-- YOUR INSTRUCTIONS --
Produce exactly the lines starting at the one containing "BARO pin SDA: 2 -> none" and ending at the last line of the material, with nothing added.
________
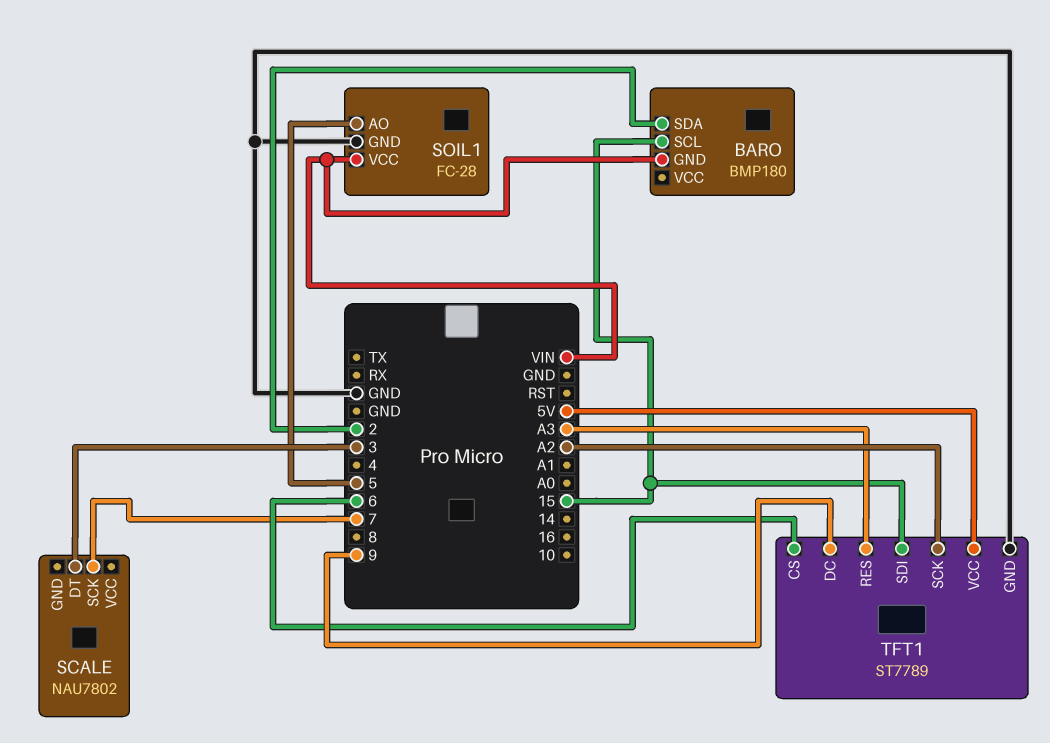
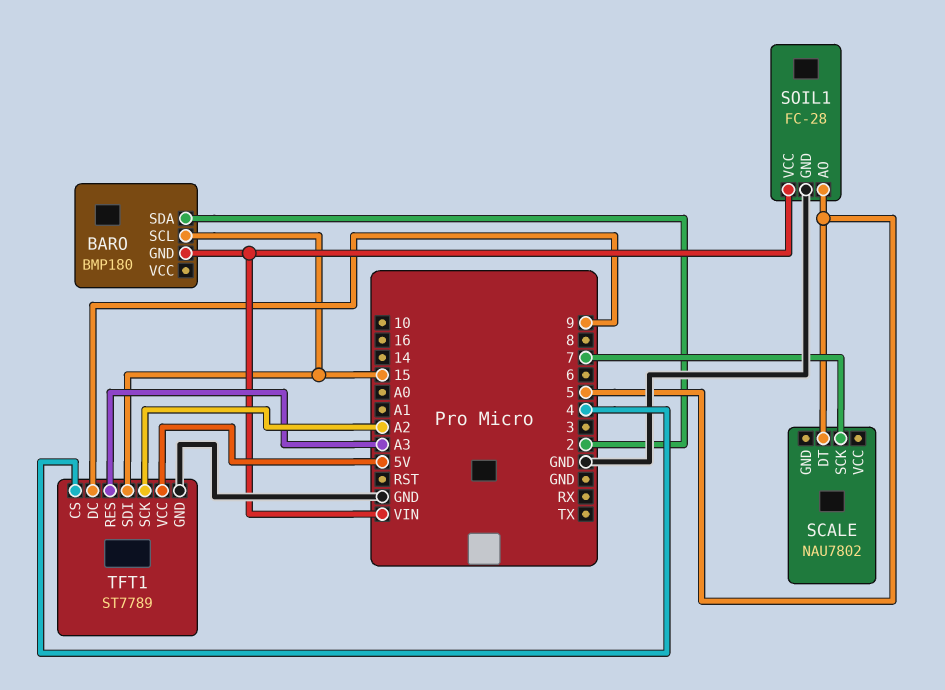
SCALE pin DT: 3 -> 5
TFT1 pin CS: 6 -> 4

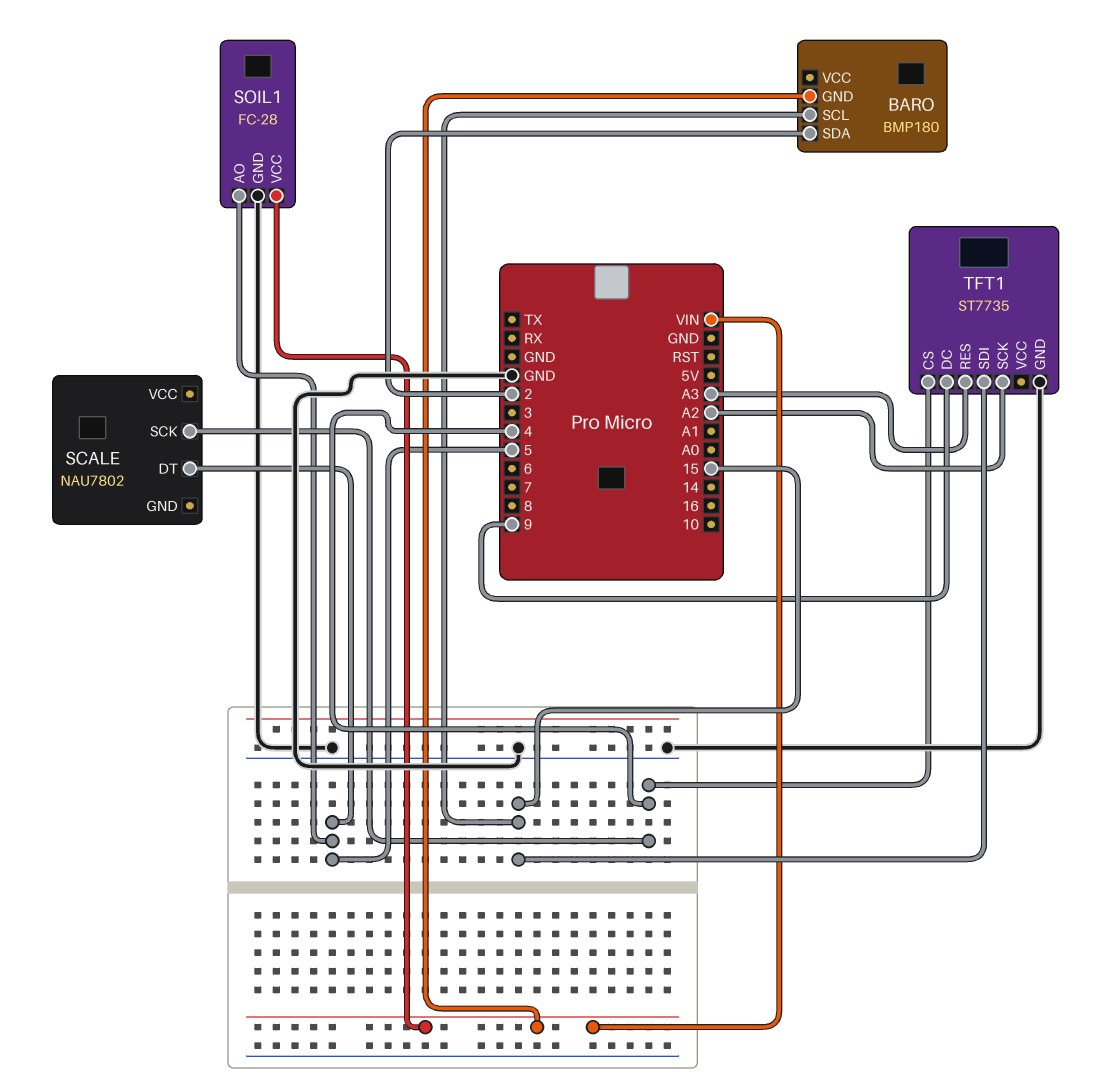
SCALE pin SCK: 7 -> 4
TFT1: ST7789 -> ST7735
TFT1 pin VCC: 5V -> none

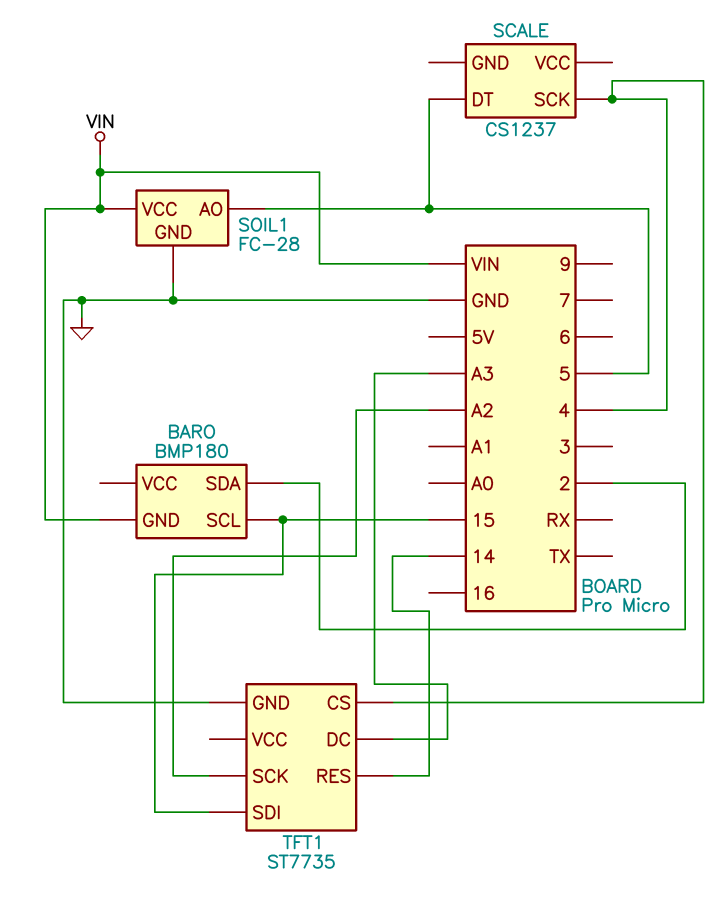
SCALE: NAU7802 -> CS1237
TFT1 pin DC: 9 -> A3
TFT1 pin RES: A3 -> 14

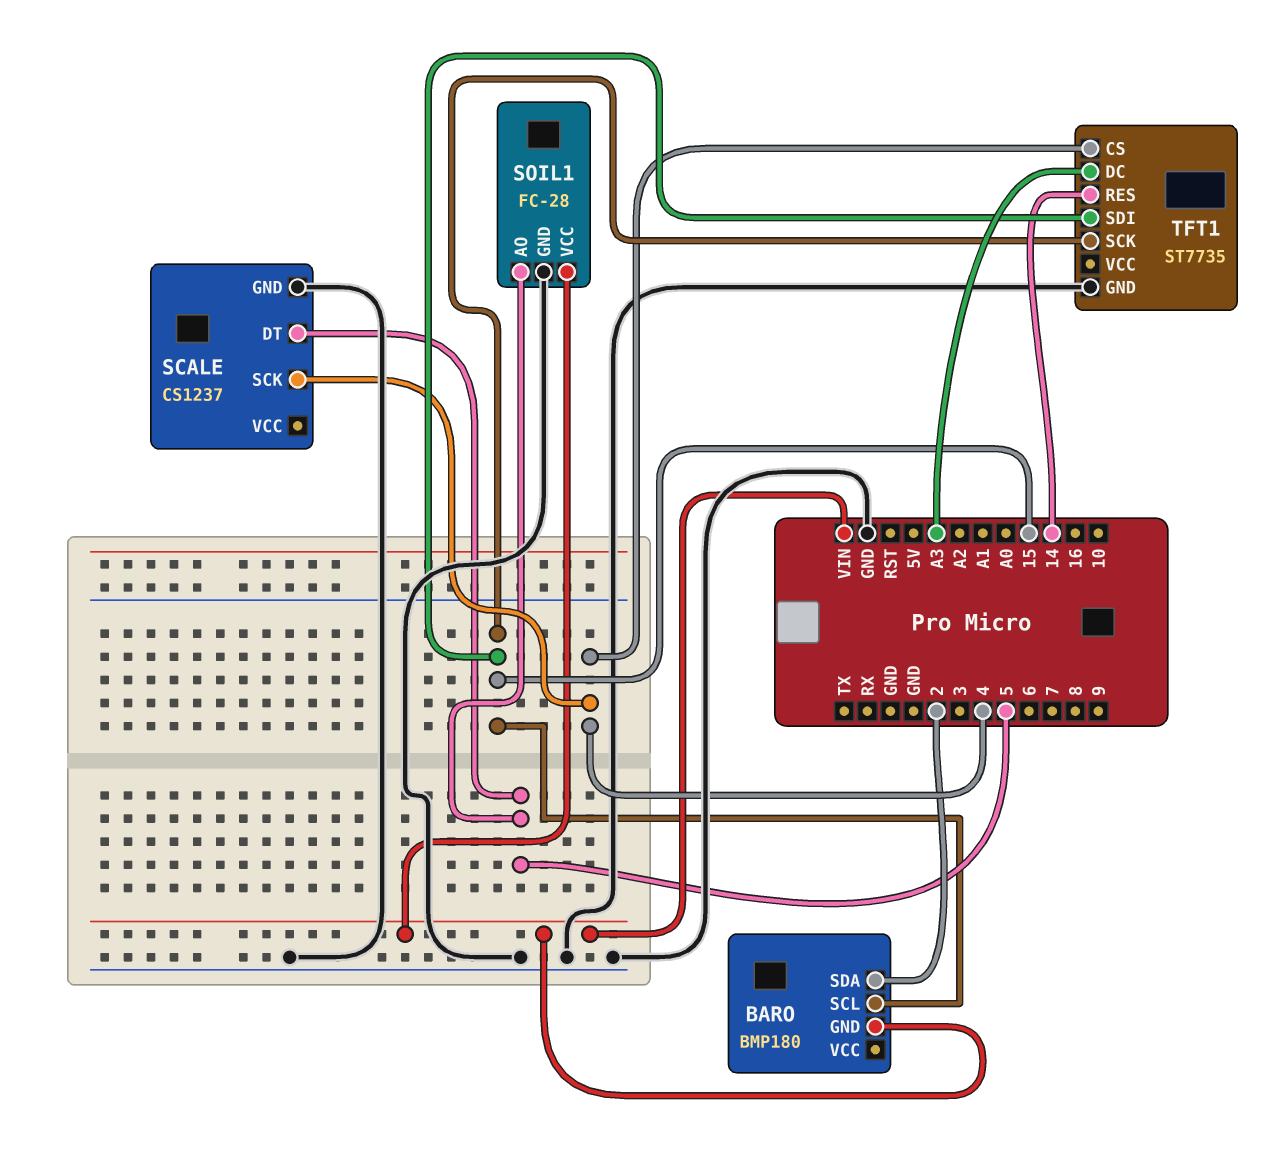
SCALE pin GND: none -> GND
TFT1 pin SCK: A2 -> 15

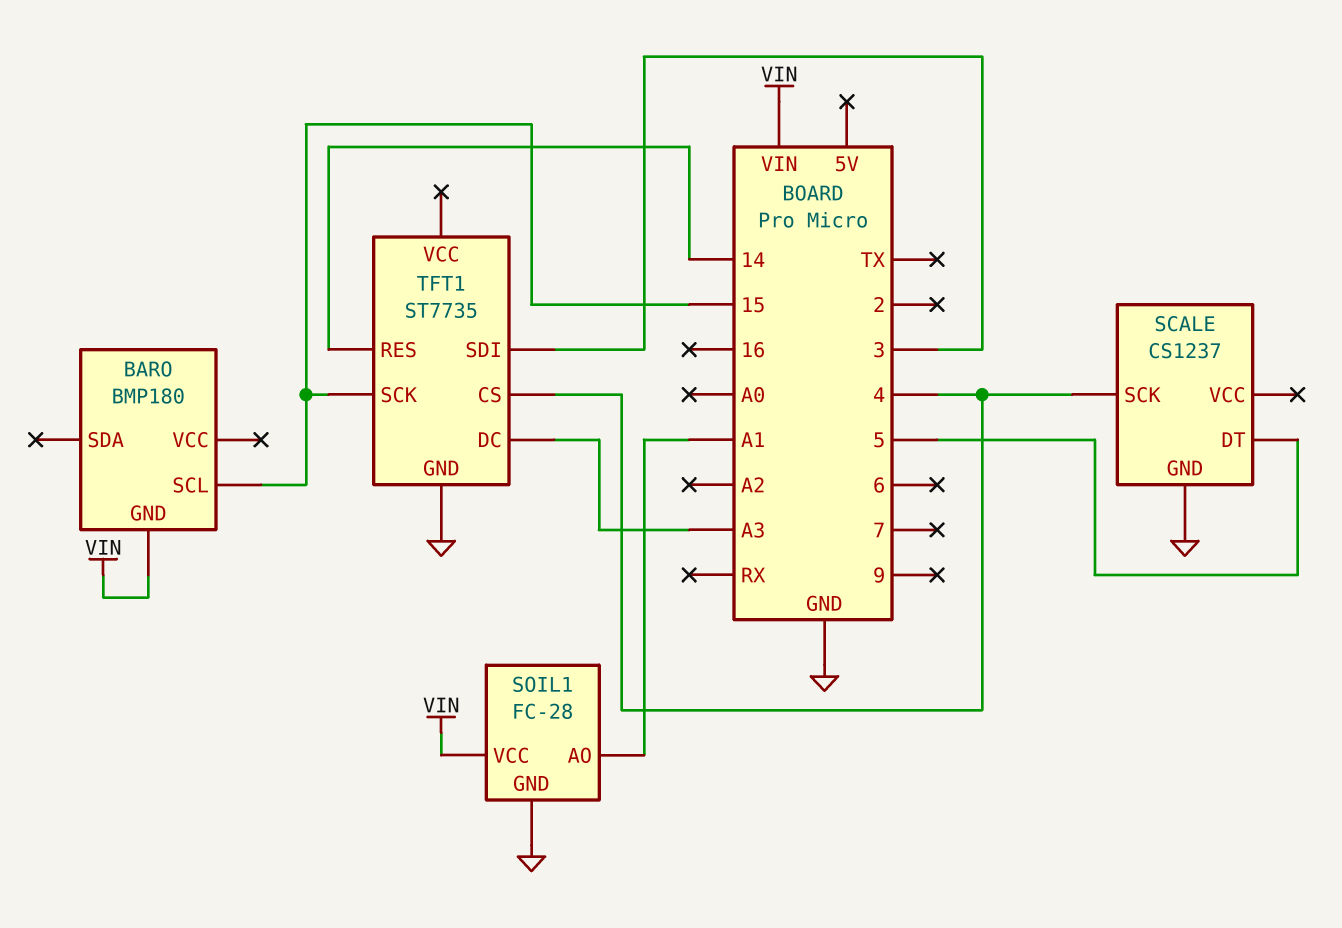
BARO pin SDA: 2 -> none
SOIL1 pin AO: 5 -> A1
TFT1 pin SDI: 15 -> 3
________
-- RESULT --
BARO pin SDA: 2 -> none
SOIL1 pin AO: 5 -> A1
TFT1 pin SDI: 15 -> 3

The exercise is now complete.